# Exercise objective
In the records below, find the line with "clockwise: 45" and the line with "in_second: [399, 488]". Print both exactly, along with every line between them, and no other line.

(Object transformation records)
%%

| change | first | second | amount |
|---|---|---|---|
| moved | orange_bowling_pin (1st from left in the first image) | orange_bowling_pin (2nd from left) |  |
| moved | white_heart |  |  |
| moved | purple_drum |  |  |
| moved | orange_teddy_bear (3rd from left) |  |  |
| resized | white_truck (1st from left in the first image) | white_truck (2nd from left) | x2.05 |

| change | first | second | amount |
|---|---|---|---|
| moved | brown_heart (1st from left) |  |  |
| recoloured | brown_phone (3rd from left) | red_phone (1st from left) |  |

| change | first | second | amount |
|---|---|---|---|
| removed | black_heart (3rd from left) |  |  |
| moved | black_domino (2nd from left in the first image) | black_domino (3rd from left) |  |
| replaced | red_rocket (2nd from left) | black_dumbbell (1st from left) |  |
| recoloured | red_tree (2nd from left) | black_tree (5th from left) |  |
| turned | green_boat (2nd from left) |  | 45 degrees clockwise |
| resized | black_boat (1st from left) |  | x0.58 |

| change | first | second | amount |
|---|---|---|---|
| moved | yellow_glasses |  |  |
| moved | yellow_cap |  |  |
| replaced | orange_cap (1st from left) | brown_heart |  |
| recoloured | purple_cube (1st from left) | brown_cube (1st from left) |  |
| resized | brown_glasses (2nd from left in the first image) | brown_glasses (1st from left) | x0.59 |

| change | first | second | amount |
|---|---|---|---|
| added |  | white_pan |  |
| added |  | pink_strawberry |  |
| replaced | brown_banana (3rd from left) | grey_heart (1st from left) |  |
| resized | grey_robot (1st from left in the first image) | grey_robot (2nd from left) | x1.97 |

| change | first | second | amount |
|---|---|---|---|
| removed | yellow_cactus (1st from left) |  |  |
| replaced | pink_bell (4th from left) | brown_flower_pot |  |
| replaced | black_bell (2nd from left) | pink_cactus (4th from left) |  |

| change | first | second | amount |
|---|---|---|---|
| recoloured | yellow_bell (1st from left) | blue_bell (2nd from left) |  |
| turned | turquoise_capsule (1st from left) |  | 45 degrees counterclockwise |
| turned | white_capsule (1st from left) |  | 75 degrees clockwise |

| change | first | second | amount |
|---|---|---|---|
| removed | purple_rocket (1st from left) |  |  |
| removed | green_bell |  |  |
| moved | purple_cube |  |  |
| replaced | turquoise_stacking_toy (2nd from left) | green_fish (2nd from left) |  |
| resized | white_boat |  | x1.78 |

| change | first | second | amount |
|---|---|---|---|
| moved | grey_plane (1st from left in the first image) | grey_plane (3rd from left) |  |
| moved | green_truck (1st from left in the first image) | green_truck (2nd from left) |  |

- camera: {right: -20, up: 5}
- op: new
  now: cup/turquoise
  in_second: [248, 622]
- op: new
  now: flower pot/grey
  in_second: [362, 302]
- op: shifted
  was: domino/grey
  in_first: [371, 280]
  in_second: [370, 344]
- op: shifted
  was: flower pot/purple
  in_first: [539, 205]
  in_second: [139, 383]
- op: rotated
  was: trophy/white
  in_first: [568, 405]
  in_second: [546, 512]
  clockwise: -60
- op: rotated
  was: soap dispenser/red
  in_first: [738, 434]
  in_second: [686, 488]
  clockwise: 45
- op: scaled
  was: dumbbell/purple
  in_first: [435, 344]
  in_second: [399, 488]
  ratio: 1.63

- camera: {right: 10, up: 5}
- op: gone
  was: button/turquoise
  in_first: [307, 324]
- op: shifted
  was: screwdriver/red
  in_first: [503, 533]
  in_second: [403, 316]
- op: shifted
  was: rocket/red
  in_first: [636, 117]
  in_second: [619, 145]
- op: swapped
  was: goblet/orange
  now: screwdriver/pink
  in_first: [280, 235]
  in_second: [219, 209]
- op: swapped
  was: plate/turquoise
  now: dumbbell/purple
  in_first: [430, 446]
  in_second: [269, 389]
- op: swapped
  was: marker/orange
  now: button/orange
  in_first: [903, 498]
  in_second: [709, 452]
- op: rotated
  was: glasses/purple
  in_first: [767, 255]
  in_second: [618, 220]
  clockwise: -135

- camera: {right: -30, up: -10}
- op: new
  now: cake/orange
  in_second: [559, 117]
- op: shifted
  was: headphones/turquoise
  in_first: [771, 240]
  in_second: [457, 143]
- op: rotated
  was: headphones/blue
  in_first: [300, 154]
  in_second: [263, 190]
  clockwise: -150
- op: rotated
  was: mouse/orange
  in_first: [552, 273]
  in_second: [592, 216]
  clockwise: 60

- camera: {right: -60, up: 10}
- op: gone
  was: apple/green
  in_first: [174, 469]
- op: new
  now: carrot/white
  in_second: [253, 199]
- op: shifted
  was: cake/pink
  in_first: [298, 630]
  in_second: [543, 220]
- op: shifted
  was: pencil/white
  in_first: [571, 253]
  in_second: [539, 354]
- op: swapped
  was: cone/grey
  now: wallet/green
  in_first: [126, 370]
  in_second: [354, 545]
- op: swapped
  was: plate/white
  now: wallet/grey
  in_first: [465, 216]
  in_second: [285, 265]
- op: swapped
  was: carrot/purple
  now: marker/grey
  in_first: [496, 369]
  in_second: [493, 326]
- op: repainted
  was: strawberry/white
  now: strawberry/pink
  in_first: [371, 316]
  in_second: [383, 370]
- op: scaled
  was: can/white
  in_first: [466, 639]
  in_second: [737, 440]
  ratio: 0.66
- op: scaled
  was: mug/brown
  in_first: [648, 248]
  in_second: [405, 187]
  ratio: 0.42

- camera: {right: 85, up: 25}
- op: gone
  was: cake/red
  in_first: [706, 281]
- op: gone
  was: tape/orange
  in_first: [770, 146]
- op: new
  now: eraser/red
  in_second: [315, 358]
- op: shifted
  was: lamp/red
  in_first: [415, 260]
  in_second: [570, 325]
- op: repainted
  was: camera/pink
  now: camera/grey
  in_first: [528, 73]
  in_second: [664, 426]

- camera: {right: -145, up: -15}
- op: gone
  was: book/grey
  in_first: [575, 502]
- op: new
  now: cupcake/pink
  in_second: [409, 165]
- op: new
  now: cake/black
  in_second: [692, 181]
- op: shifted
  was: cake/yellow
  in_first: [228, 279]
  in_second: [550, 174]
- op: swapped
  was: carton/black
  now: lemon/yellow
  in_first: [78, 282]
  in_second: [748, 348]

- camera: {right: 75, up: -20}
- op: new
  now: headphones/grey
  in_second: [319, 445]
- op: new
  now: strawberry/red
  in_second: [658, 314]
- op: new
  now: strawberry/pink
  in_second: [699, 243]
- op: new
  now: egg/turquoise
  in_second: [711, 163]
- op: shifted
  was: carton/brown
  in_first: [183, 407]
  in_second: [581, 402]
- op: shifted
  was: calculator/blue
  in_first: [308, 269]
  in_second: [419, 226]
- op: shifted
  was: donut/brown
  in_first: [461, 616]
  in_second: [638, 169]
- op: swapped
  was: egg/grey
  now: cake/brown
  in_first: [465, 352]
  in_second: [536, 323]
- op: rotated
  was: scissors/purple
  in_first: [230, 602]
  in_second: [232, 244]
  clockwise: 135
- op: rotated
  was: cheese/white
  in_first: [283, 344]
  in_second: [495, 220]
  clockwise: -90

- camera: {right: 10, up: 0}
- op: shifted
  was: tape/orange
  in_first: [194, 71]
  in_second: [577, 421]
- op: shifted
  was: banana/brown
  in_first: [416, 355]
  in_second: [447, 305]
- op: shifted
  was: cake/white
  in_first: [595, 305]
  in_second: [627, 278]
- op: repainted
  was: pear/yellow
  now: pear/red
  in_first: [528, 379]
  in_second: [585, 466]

%%

# Output for this task
  clockwise: 45
- op: scaled
  was: dumbbell/purple
  in_first: [435, 344]
  in_second: [399, 488]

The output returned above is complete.